**WORK ORDER**
Take from the material every line that contains the word "objects".

**DATA SHOWN**
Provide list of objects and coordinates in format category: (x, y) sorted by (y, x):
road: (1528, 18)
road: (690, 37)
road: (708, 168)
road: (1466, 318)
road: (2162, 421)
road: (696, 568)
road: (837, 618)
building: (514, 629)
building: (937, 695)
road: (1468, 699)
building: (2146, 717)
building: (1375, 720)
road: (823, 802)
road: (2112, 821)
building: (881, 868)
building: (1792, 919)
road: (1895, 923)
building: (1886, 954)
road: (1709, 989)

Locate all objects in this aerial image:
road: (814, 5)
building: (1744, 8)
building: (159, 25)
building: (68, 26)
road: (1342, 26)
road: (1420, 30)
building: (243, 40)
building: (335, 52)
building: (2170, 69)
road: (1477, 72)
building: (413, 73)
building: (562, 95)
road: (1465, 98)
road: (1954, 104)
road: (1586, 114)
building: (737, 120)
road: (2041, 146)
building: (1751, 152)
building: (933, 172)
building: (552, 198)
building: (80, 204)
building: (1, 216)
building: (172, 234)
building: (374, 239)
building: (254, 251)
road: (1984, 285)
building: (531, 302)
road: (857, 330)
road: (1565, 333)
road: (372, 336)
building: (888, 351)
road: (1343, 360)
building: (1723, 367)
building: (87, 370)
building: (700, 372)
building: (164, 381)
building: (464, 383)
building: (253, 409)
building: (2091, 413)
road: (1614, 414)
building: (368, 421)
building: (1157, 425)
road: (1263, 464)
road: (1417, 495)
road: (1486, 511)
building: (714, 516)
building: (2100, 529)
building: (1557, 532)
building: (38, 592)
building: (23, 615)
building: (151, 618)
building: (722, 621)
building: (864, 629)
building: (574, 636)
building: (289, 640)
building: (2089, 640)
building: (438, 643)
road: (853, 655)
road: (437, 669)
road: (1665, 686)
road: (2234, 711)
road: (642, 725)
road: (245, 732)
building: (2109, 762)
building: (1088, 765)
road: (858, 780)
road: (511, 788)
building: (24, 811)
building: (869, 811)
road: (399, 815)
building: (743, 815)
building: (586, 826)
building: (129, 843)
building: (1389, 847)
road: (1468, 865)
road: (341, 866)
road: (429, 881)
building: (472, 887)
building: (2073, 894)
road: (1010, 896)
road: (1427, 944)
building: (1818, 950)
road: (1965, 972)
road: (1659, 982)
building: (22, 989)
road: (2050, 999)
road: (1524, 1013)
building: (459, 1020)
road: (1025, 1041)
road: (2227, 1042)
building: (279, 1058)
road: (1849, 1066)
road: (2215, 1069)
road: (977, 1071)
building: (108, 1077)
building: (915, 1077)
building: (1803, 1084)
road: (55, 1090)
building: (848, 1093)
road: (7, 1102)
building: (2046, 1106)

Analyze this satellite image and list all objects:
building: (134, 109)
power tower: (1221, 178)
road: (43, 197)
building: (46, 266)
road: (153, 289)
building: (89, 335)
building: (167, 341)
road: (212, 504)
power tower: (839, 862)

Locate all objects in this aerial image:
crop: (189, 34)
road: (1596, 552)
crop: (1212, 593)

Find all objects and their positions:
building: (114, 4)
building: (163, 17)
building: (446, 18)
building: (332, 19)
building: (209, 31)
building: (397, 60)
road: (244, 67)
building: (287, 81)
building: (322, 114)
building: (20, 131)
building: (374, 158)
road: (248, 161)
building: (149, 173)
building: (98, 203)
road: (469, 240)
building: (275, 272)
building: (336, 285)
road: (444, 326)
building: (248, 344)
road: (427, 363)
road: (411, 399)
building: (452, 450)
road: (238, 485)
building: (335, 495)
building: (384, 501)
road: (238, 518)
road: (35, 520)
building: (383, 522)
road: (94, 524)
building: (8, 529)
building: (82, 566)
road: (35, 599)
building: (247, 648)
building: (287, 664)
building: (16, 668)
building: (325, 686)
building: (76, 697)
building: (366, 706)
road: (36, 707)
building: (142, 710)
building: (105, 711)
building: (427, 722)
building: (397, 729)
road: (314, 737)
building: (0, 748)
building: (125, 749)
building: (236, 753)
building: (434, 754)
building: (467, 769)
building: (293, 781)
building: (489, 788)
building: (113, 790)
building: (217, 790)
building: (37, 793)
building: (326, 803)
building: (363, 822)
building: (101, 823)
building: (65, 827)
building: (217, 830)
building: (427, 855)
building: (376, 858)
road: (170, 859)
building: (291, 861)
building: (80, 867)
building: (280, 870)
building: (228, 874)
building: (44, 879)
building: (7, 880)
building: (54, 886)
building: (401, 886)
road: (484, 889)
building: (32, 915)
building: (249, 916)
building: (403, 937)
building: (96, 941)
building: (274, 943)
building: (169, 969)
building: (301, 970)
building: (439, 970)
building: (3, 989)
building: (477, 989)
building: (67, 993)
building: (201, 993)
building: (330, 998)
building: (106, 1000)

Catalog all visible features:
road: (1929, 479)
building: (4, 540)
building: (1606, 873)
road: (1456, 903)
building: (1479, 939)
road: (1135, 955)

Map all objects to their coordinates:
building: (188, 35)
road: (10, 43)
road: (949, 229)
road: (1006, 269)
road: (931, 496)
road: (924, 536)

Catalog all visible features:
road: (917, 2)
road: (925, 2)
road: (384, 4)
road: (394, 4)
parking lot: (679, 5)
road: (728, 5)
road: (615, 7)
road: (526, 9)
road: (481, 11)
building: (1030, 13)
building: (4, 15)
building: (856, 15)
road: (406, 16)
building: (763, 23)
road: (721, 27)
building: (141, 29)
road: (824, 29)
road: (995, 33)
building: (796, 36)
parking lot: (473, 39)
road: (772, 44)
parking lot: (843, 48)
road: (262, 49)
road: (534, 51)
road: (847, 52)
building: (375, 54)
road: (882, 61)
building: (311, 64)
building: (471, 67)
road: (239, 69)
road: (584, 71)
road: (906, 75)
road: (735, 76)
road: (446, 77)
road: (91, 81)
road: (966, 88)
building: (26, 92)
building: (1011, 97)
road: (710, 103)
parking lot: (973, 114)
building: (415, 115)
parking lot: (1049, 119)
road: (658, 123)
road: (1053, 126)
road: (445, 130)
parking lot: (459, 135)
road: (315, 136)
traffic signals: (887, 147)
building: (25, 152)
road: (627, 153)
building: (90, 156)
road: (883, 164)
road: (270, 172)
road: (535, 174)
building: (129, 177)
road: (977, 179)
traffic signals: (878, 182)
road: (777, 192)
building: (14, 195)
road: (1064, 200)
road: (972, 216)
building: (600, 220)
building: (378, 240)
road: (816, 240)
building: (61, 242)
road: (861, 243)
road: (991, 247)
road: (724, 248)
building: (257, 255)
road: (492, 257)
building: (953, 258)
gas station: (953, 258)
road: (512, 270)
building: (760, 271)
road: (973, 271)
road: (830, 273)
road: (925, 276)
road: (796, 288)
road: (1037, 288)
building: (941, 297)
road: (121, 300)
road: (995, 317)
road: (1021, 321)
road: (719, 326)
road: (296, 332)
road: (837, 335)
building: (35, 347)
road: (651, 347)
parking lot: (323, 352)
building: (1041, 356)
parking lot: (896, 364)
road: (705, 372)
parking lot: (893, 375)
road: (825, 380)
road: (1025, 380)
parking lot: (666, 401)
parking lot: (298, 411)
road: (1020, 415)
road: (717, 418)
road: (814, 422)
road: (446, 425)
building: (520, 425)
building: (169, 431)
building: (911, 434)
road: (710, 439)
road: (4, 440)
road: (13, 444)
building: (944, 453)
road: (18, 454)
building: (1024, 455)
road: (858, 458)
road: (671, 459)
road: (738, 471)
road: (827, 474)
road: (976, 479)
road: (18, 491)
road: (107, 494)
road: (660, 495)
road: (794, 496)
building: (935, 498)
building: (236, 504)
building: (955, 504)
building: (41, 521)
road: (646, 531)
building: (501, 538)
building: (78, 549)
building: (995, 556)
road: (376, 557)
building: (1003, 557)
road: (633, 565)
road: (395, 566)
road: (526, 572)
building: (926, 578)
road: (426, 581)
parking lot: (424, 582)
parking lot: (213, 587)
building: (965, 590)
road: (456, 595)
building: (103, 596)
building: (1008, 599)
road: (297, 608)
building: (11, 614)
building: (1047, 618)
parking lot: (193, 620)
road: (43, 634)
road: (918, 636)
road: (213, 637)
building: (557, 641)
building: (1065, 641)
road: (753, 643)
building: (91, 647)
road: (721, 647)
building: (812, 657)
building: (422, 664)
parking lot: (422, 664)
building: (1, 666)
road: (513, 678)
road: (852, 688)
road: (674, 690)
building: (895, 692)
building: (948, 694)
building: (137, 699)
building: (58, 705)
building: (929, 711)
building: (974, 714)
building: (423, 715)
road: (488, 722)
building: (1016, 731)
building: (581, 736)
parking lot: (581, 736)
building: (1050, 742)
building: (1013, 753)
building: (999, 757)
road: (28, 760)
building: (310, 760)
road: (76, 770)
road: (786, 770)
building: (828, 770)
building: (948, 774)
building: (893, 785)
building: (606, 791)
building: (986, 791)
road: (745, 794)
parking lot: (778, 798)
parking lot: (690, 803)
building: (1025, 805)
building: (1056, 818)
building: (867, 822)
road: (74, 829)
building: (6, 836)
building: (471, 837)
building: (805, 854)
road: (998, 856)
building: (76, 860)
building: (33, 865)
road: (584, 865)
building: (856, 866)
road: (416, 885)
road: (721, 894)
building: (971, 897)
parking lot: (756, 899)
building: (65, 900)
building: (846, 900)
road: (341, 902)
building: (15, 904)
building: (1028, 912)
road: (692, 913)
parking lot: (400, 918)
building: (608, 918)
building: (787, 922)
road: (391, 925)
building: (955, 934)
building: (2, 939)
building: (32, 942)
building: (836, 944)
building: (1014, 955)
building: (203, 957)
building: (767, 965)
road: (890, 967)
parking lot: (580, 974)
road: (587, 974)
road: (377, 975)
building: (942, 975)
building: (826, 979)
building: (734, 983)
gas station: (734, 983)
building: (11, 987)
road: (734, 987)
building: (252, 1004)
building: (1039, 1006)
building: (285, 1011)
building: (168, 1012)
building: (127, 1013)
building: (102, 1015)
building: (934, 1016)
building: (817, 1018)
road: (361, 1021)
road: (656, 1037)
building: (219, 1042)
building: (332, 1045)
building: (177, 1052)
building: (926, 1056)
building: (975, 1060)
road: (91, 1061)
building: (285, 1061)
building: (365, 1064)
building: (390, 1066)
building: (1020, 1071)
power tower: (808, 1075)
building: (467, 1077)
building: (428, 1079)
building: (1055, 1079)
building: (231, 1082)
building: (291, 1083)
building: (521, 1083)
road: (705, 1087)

**TASK ANSWER**
Provide list of objects and coordinates in format category: (x, y) sorted by (y, x):
Locate all objects in this aerial image:
Analyze this satellite image and list all objects:
Locate all objects in this aerial image:
Find all objects and their positions:
Map all objects to their coordinates:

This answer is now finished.